> **WORKING DATA**:

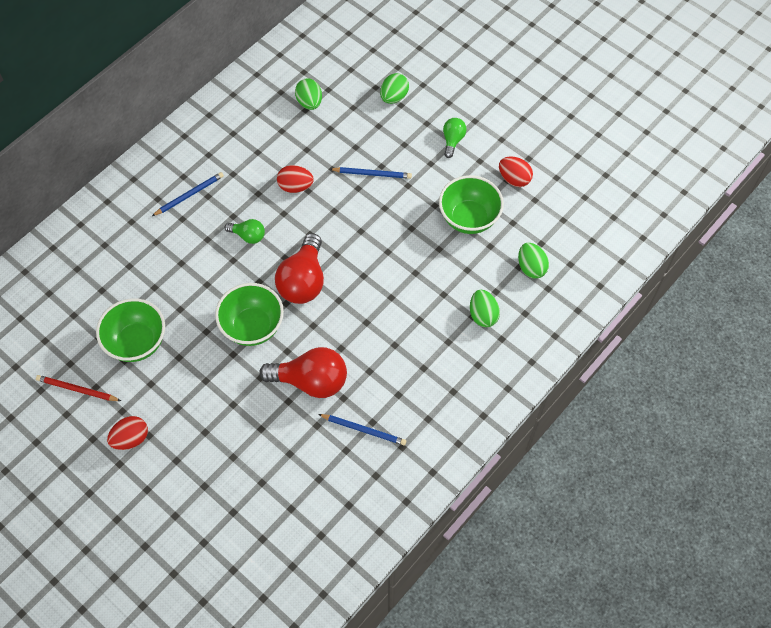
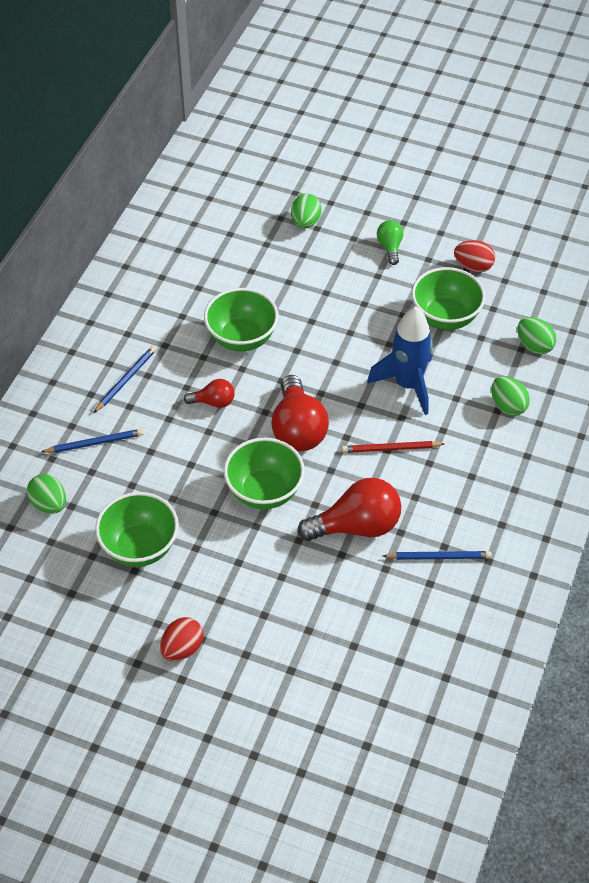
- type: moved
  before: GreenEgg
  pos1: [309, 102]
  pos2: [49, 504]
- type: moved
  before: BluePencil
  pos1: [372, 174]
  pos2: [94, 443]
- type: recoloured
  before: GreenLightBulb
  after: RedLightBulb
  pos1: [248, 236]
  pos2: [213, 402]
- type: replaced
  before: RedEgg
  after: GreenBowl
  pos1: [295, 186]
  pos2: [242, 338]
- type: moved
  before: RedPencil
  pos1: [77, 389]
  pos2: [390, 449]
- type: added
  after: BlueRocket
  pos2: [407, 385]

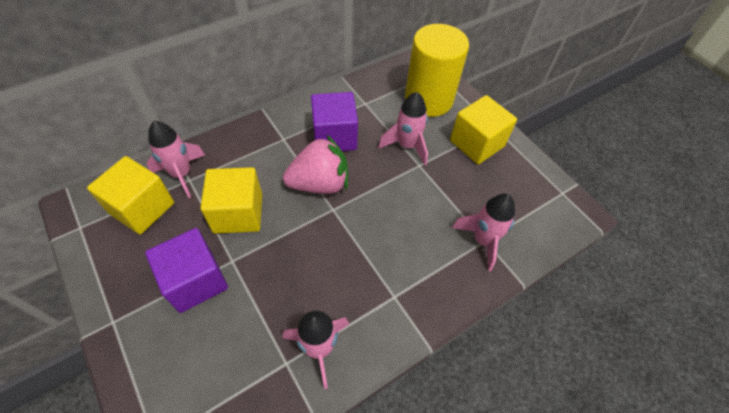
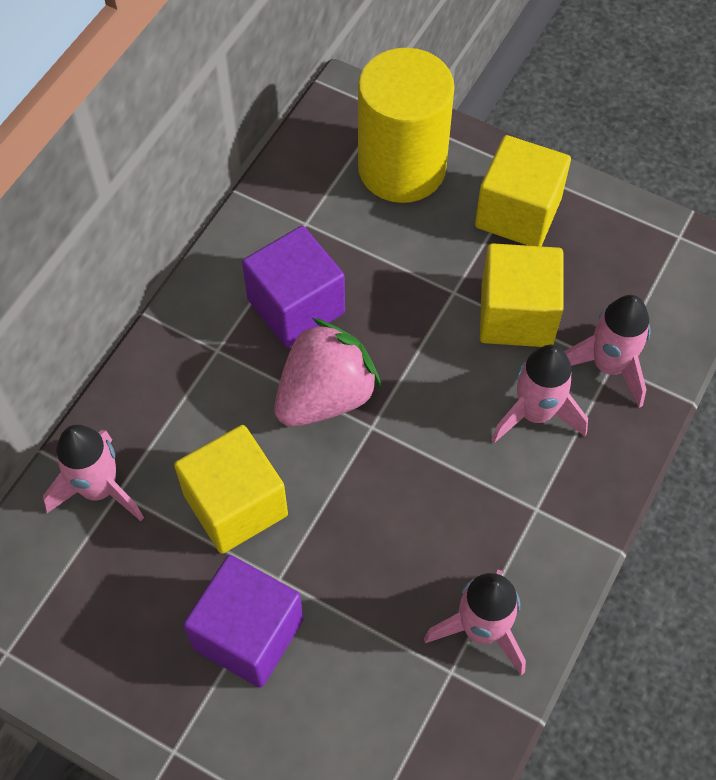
- type: moved
  before: YellowCube
  pos1: [142, 208]
  pos2: [516, 315]
- type: moved
  before: PinkRocket
  pos1: [407, 146]
  pos2: [535, 413]

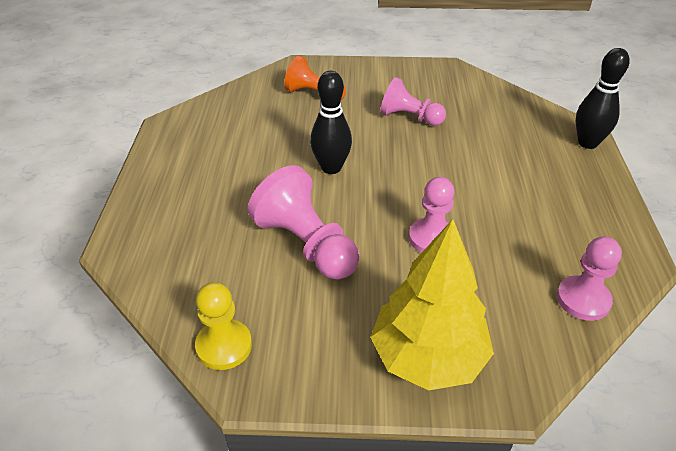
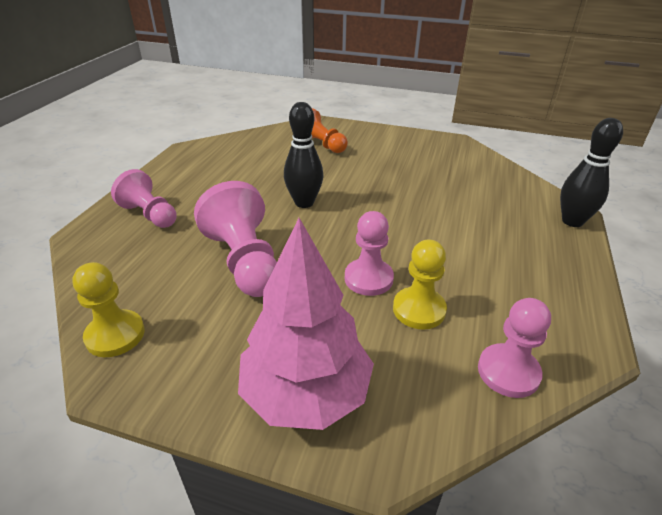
- type: moved
  before: PinkPawn
  pos1: [409, 117]
  pos2: [150, 215]
- type: recoloured
  before: YellowTree
  after: PinkTree
  pos1: [428, 357]
  pos2: [306, 393]
- type: added
  after: YellowPawn
  pos2: [419, 310]

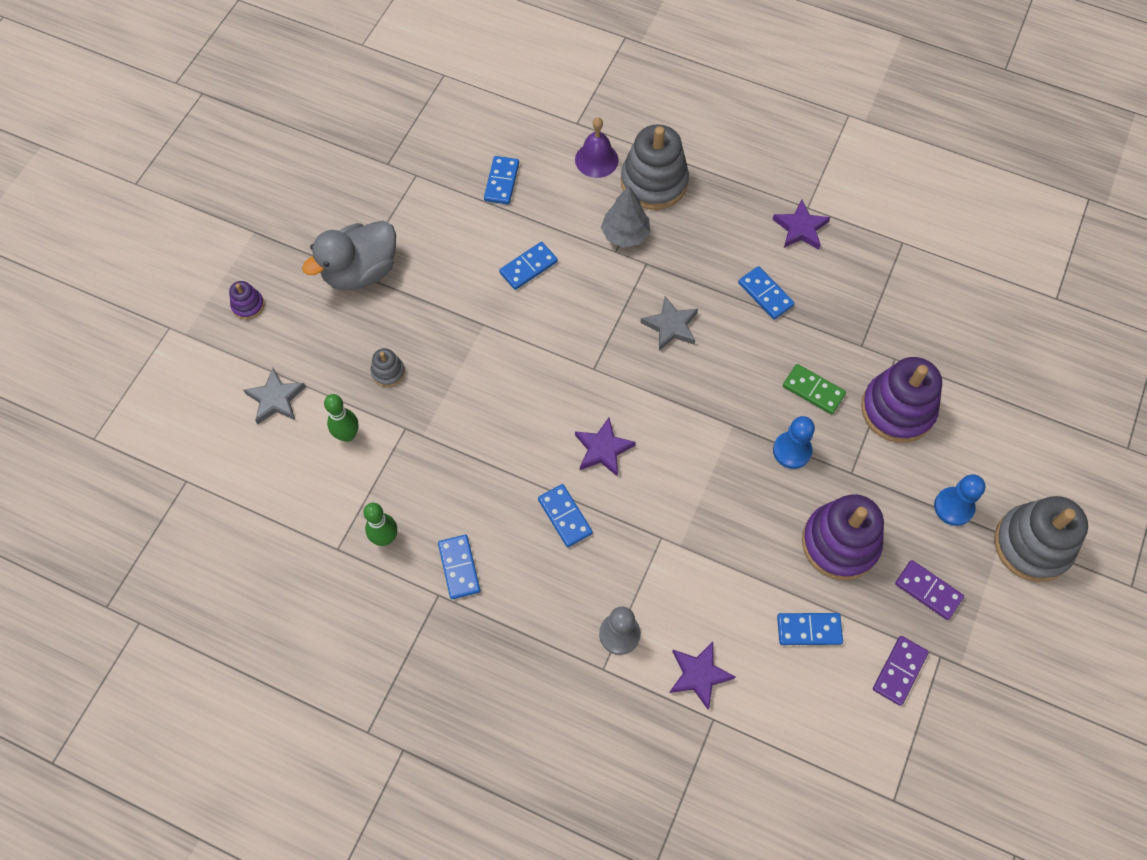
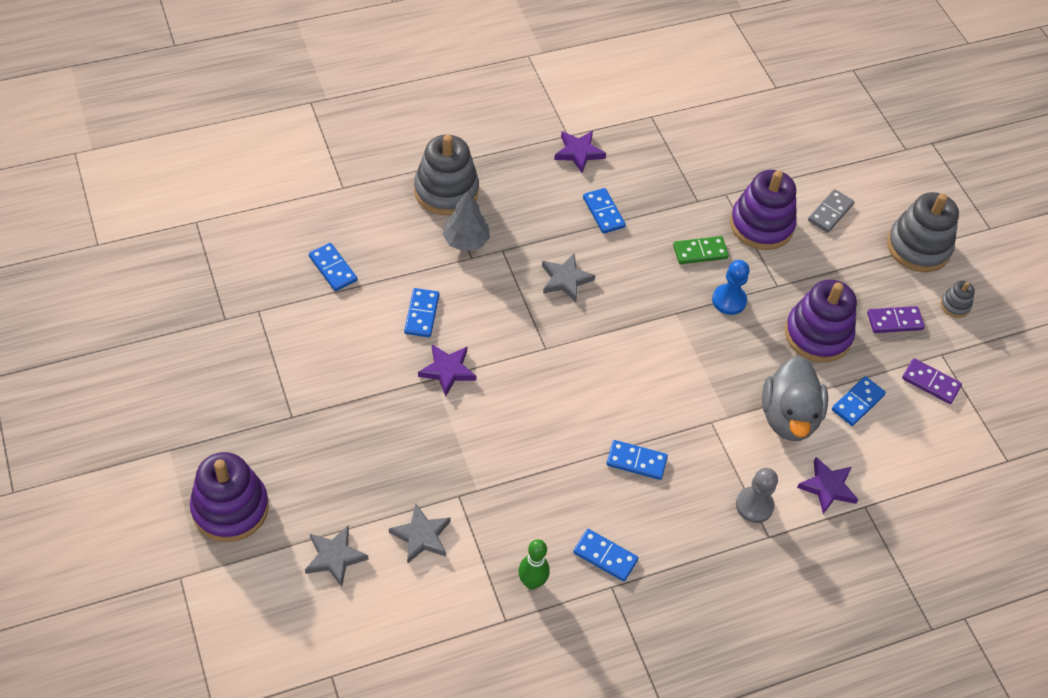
- type: resized
  before: PurpleStackingToy
  pos1: [248, 305]
  pos2: [230, 508]
  scale: 2.17
- type: replaced
  before: GreenBowlingPin
  after: GreyStar
  pos1: [347, 435]
  pos2: [421, 536]
- type: moved
  before: PurpleStar
  pos1: [603, 449]
  pos2: [447, 370]
- type: turned
  before: BlueDomino
  pos1: [765, 294]
  pos2: [603, 212]
  turn: 60
- type: moved
  before: GreyDuck
  pos1: [361, 271]
  pos2: [788, 417]
- type: added
  after: GreyDomino
  pos2: [830, 212]
- type: turned
  before: PurpleDomino
  pos1: [899, 671]
  pos2: [930, 382]
  turn: -45
- type: moved
  before: GreyStackingToy
  pos1: [388, 372]
  pos2: [955, 305]
- type: removed
  before: PurpleBell
  pos1: [596, 159]
- type: removed
  before: BluePawn
  pos1: [953, 507]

> **ACTIVITY**: Whenever "after" occurs in a line of the entries, copy that line.

> **OUTPUT FOR THIS EXERCISE**:
  after: RedLightBulb
  after: GreenBowl
  after: BlueRocket
  after: PinkTree
  after: YellowPawn
  after: GreyStar
  after: GreyDomino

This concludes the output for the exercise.